▶ Task requirements
Restate word for word the lines of the entries below, starting with the line that holds "(558, 259) = (396, 133): red" and ending with the line that holds "(932, 530) = (314, 334): pink", and no others.
BEGIN
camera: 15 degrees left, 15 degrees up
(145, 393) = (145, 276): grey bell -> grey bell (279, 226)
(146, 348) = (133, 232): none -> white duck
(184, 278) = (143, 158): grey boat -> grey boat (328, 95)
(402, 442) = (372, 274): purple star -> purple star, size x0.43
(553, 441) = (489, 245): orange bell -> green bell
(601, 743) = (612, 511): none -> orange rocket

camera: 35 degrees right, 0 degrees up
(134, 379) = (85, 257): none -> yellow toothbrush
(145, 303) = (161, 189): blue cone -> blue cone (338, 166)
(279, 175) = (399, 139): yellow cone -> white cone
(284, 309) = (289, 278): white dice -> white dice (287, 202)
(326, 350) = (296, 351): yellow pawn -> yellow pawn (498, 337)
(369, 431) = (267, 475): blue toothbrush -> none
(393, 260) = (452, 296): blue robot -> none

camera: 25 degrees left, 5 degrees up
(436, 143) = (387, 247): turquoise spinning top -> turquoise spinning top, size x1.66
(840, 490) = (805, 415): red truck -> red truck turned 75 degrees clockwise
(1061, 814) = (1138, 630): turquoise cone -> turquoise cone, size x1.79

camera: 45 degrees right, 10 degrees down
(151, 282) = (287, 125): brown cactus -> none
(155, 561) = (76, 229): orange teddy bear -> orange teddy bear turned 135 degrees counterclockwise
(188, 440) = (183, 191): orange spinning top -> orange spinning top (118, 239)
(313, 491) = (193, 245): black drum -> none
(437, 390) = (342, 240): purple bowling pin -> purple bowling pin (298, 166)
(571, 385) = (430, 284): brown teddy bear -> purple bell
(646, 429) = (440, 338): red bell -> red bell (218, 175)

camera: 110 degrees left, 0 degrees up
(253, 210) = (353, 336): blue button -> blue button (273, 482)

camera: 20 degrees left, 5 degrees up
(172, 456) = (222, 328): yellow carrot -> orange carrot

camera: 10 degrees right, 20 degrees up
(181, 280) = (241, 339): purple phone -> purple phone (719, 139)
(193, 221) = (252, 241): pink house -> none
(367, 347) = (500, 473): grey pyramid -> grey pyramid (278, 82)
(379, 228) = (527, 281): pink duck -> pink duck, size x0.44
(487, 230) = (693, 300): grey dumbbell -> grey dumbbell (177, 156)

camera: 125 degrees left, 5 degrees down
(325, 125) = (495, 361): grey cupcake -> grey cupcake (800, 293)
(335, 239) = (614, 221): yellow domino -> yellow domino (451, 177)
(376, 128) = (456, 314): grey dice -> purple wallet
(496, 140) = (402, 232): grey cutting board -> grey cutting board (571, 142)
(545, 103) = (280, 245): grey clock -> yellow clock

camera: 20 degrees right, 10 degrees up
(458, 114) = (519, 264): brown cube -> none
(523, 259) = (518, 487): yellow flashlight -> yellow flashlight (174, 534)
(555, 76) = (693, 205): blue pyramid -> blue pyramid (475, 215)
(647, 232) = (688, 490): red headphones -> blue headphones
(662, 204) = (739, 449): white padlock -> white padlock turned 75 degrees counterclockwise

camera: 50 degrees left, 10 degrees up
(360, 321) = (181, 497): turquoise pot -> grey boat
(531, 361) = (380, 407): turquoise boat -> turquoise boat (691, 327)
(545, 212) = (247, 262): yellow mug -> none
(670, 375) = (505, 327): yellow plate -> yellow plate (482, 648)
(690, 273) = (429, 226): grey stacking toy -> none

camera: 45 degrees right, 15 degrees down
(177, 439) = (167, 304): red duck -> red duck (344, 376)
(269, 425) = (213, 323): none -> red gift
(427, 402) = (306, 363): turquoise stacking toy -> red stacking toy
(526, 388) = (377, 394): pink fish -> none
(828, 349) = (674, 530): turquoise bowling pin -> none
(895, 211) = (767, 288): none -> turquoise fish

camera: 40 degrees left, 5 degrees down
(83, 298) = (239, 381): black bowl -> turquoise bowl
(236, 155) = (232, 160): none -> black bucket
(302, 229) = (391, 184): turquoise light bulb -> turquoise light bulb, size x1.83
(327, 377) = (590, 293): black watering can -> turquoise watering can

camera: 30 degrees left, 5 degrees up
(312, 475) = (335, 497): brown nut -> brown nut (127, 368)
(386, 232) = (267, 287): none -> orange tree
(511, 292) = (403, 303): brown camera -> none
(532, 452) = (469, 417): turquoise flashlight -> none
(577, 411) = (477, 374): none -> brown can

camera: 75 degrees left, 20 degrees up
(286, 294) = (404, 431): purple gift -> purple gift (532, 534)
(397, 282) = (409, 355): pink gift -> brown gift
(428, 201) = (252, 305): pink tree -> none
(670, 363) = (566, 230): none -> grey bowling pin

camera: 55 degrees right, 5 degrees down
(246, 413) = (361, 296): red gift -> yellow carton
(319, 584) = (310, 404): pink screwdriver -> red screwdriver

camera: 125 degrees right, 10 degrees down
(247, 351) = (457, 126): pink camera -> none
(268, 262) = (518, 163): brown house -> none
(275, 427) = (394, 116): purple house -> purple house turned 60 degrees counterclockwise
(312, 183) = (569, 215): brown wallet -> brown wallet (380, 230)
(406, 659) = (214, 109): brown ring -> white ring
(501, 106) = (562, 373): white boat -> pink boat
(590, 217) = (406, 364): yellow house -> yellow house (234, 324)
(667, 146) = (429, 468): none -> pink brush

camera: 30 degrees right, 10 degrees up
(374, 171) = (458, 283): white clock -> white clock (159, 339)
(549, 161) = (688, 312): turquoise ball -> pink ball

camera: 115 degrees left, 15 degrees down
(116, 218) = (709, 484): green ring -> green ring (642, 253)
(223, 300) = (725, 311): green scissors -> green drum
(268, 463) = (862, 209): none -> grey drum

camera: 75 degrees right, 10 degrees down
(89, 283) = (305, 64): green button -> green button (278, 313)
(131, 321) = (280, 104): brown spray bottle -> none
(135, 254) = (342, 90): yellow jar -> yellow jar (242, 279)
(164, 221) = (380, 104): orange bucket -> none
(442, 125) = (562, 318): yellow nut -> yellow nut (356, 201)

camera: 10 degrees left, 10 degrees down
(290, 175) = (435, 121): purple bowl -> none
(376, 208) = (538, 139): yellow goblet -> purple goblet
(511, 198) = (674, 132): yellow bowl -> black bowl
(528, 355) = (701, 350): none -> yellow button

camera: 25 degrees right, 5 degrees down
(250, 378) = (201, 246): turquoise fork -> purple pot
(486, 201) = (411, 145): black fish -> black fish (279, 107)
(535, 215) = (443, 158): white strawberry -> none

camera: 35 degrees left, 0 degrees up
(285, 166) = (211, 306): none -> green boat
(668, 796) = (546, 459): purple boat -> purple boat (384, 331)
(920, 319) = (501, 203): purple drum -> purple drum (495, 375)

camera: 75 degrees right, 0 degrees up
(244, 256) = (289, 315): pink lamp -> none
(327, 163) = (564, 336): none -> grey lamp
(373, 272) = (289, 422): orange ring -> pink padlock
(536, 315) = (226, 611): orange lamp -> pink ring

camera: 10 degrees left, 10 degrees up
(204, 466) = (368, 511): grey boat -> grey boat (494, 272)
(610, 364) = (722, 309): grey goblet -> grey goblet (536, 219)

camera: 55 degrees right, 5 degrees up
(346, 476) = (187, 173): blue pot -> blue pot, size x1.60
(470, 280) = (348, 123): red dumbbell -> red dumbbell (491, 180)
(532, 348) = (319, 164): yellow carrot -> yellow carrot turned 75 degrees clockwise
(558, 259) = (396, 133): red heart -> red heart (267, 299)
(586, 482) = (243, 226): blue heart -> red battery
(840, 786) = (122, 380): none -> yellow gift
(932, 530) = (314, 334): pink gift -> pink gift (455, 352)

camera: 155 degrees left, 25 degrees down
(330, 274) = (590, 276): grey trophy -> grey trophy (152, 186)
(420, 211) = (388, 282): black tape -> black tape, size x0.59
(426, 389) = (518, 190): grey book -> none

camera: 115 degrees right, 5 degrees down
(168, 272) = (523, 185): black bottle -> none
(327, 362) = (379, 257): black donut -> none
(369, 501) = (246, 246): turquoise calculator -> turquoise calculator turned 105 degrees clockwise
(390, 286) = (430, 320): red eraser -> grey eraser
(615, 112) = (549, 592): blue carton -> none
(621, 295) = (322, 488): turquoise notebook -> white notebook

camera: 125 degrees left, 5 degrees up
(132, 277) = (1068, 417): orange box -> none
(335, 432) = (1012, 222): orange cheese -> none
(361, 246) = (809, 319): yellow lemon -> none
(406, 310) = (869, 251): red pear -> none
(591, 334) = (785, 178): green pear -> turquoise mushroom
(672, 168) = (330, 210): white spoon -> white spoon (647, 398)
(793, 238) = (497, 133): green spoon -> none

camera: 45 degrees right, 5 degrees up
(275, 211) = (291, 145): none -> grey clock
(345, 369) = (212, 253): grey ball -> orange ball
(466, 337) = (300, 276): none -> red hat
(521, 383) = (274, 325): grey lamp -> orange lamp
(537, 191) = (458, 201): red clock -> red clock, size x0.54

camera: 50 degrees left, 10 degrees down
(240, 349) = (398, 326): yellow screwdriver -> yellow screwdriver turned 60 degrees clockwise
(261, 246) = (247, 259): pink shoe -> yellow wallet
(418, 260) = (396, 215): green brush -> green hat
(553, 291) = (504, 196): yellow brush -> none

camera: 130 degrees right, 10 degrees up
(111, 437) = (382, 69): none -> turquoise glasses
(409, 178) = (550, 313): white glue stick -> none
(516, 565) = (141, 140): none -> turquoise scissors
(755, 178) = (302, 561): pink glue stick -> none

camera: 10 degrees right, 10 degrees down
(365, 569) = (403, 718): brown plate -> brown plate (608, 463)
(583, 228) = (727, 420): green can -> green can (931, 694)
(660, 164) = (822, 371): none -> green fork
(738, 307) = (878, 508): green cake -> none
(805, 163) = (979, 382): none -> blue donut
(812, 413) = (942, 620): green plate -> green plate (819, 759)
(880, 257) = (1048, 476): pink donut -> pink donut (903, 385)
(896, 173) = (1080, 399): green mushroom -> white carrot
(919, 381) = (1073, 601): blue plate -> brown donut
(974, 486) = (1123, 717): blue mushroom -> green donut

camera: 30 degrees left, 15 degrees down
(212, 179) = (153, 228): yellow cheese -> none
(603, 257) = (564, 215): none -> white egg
END
▶ Answer section
(558, 259) = (396, 133): red heart -> red heart (267, 299)
(586, 482) = (243, 226): blue heart -> red battery
(840, 786) = (122, 380): none -> yellow gift
(932, 530) = (314, 334): pink gift -> pink gift (455, 352)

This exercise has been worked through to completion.